##### The records
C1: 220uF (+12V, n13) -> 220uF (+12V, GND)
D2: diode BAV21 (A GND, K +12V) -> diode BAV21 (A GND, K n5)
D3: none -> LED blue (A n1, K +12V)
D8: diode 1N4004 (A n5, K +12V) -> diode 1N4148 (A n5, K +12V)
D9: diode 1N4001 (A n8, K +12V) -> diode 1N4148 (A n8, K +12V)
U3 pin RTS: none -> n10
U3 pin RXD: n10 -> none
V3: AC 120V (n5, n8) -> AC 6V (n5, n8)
##########
##### The records
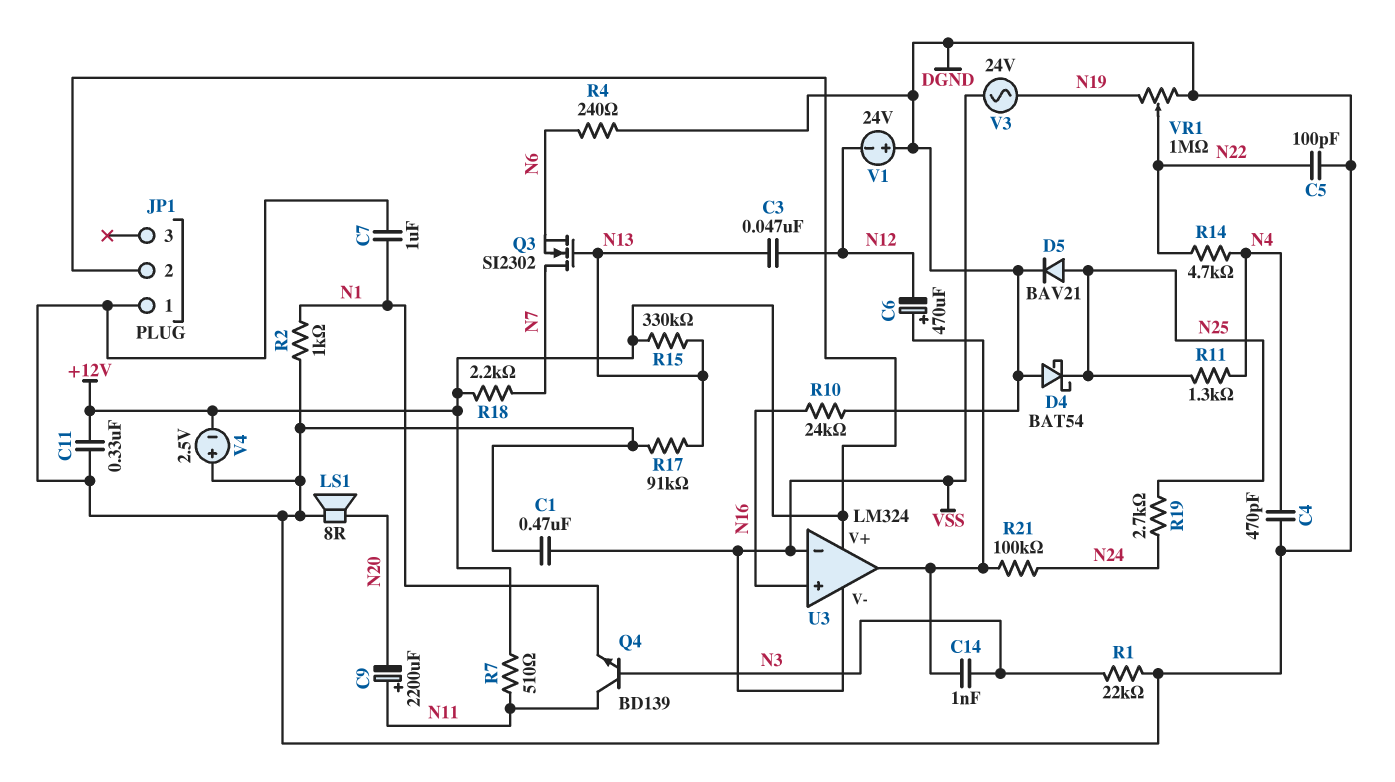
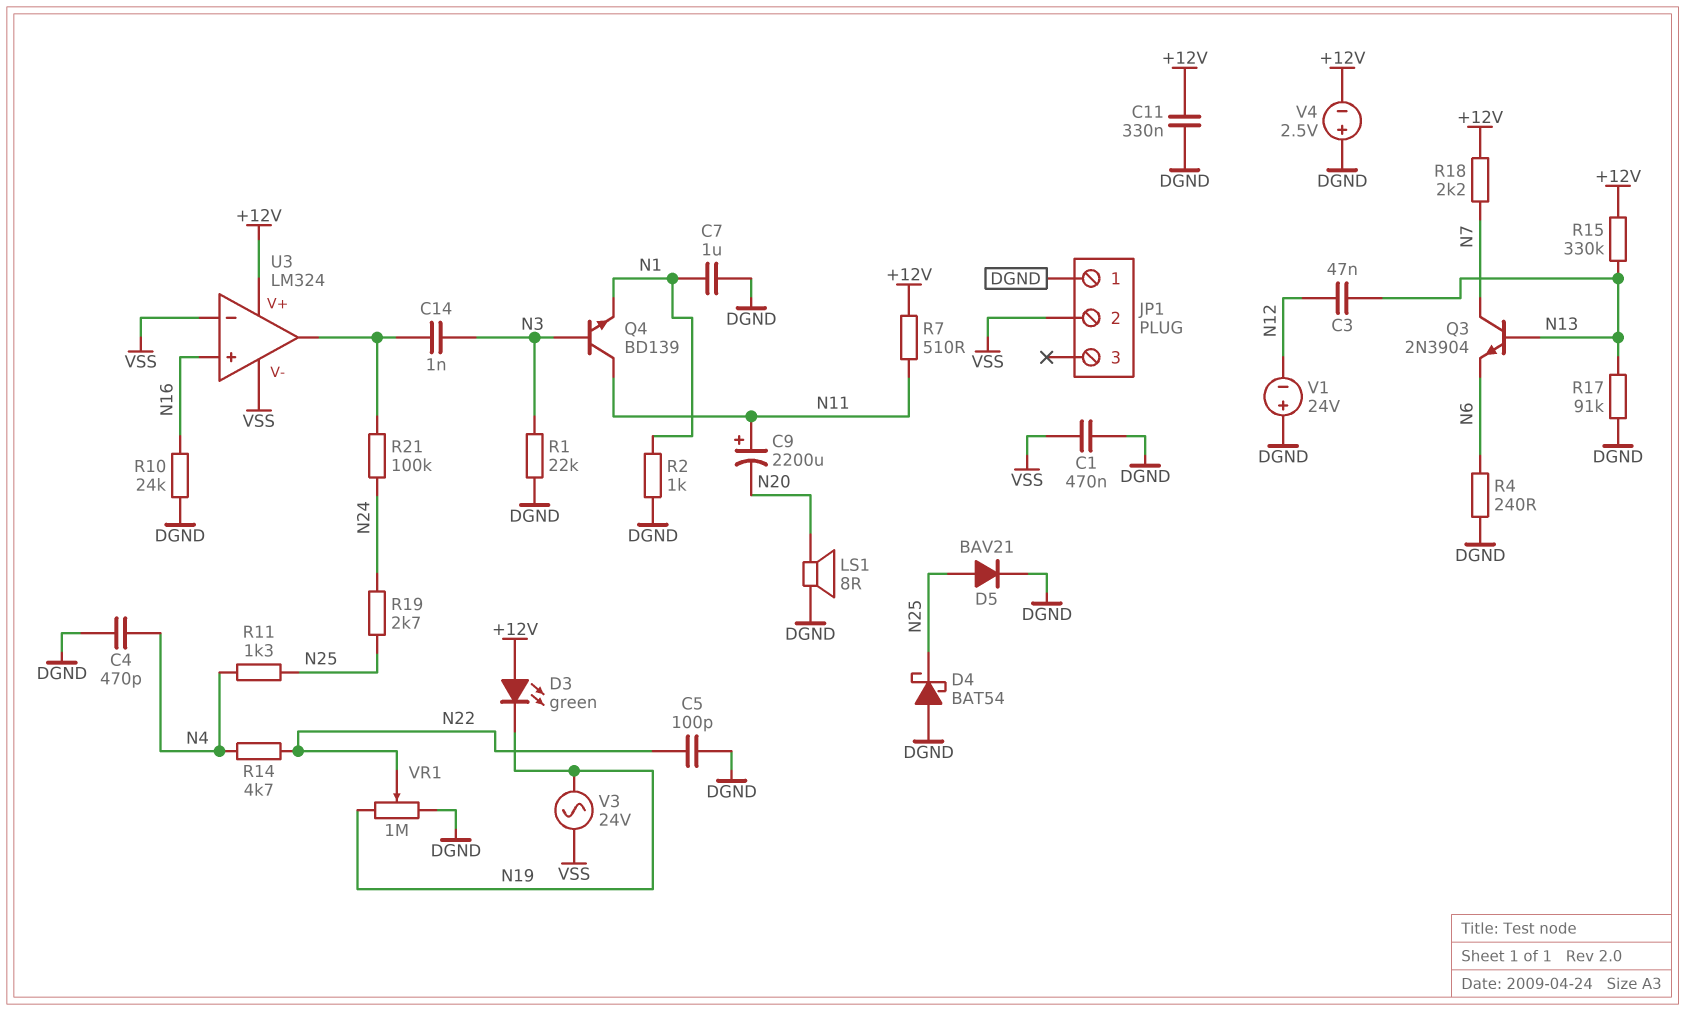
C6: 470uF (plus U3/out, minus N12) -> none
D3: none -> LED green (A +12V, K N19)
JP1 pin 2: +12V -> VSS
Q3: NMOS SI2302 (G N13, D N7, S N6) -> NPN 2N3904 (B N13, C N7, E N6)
##########
##### The records
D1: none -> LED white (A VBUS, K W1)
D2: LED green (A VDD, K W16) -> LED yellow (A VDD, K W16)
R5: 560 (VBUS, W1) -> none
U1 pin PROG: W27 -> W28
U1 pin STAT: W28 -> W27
##########
Lines that contain "green" should be pulled from the entries above and reported.

__The completed task__.
D3: none -> LED green (A +12V, K N19)
D2: LED green (A VDD, K W16) -> LED yellow (A VDD, K W16)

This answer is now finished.